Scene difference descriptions

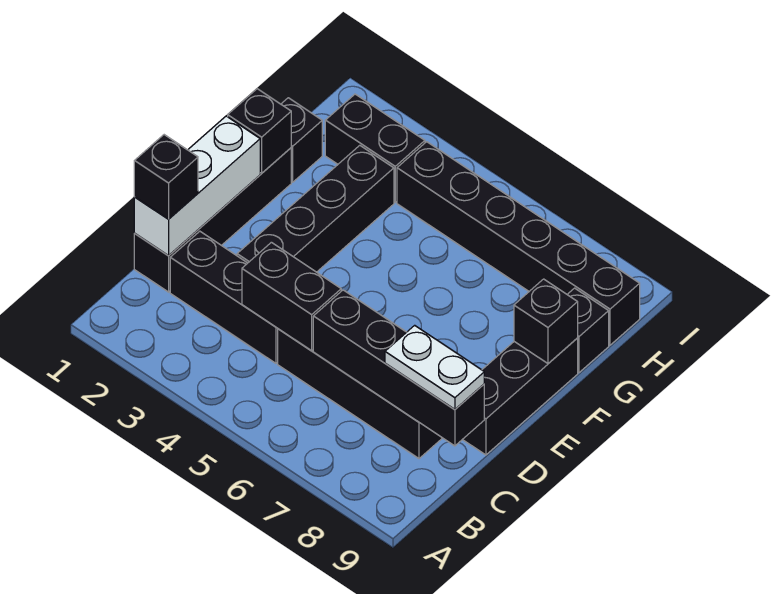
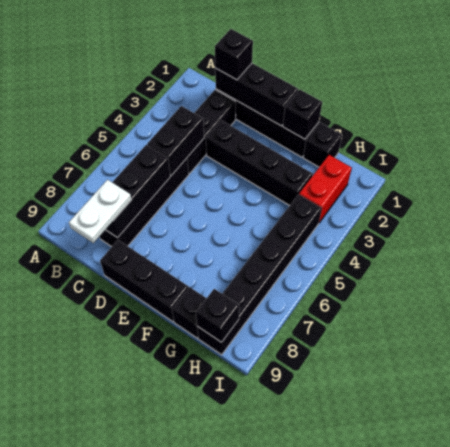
white brick C1:E1 level 2 -> black brick C1:E1 level 2
black brick C6:C9 level 2 -> black brick C6:C8 level 2
black brick F9 level 2 -> black brick H9 level 2
black brick H2:H3 level 1 -> red brick H2:H3 level 1

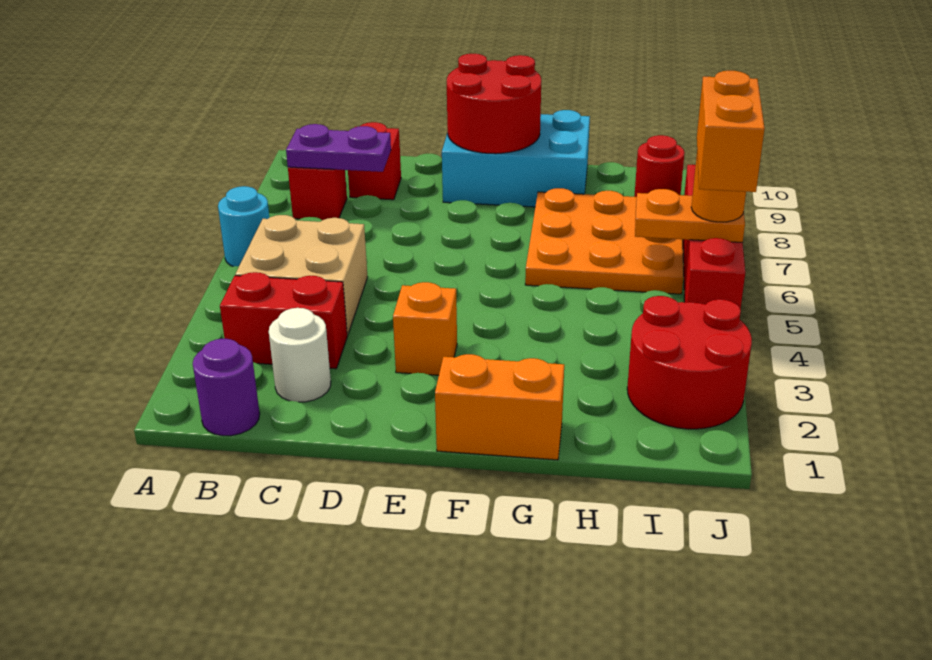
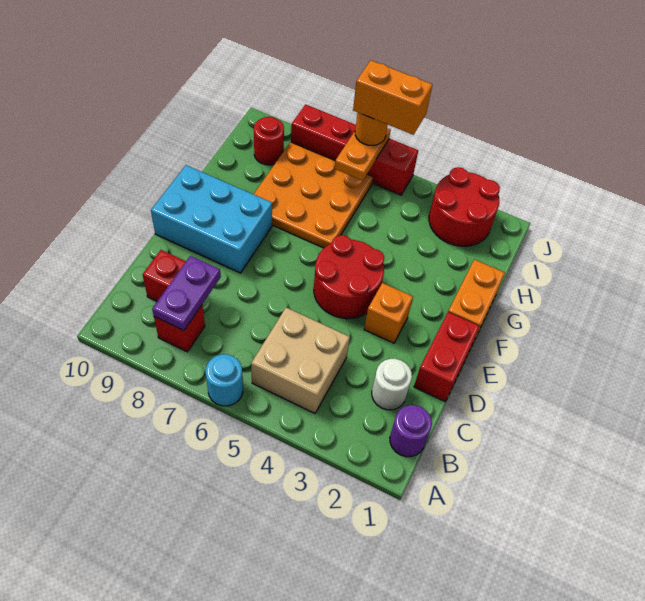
red brick B3:C3 level 1 -> red brick D1:E1 level 1
cyan brick E9:G10 level 1 -> cyan brick E8:F10 level 1
red round brick E9:F10 level 2 -> red round brick E4:F5 level 1

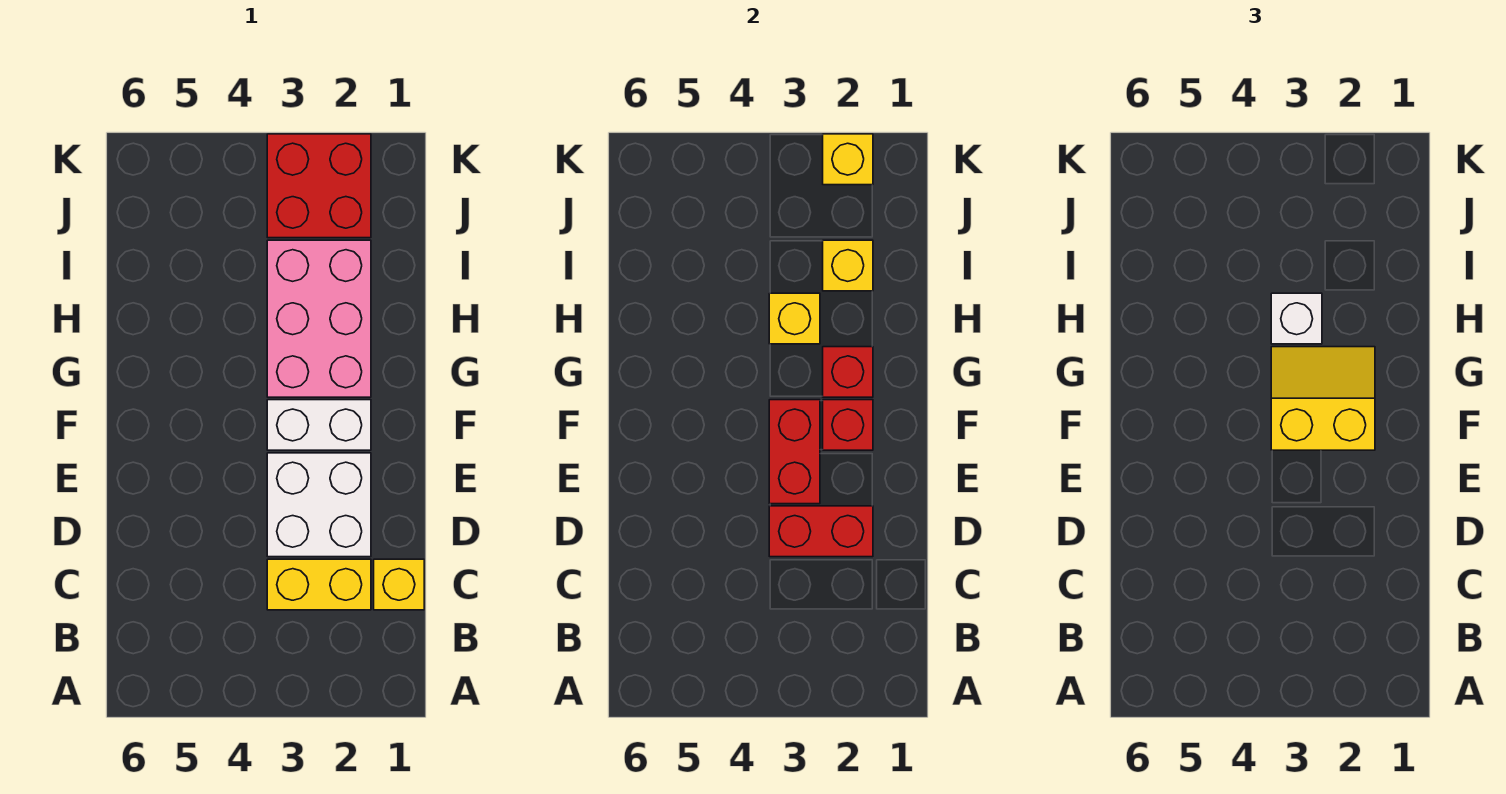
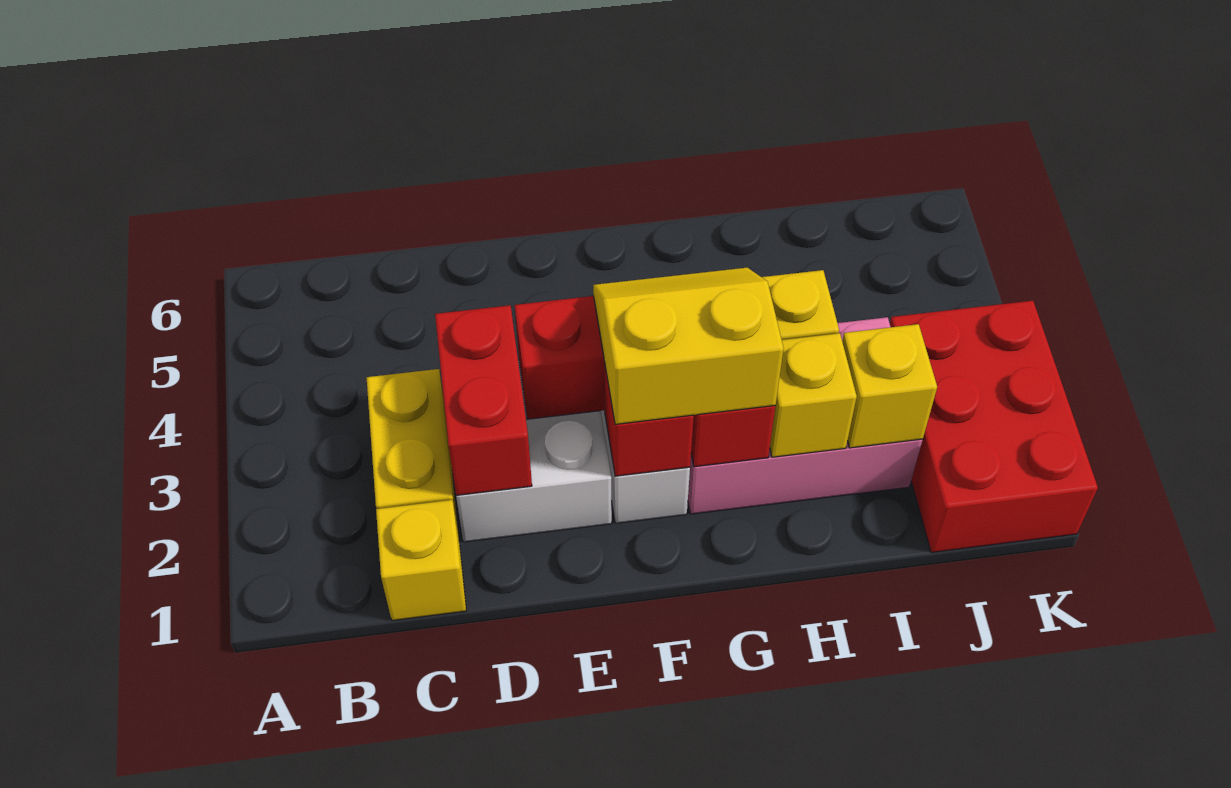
yellow slope F2:G3 level 3 top F -> yellow slope F2:G3 level 3 top 2
white brick H3 level 3 -> none
red brick J2:K3 level 1 -> red brick J1:K3 level 1
yellow brick K2 level 2 -> yellow brick H2 level 2

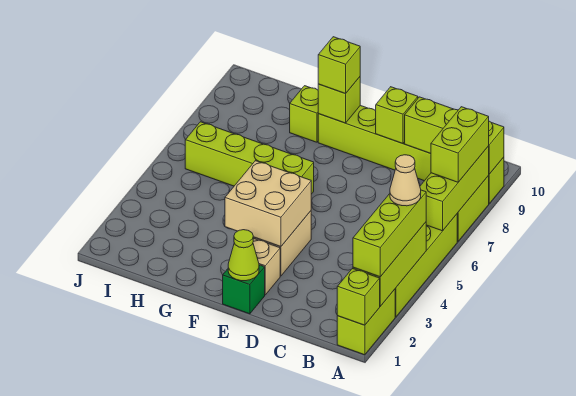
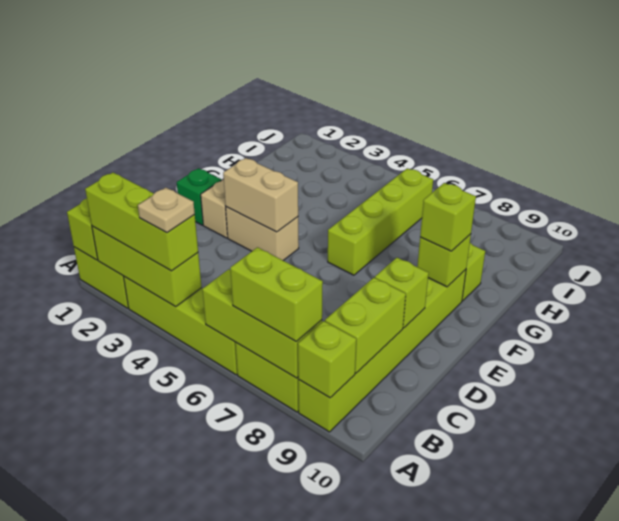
tan cone A4 level 4 -> tan plate A4 level 4
lime cone E1 level 2 -> none
tan brick E3:F4 level 2 -> tan brick E3:E4 level 2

### WORK INSTRUCTIONS
Exactly and only the lines from the one containing "lime cone E1 level 2 -> none" to the end of the entries above are to be written out.

### REPLY
lime cone E1 level 2 -> none
tan brick E3:F4 level 2 -> tan brick E3:E4 level 2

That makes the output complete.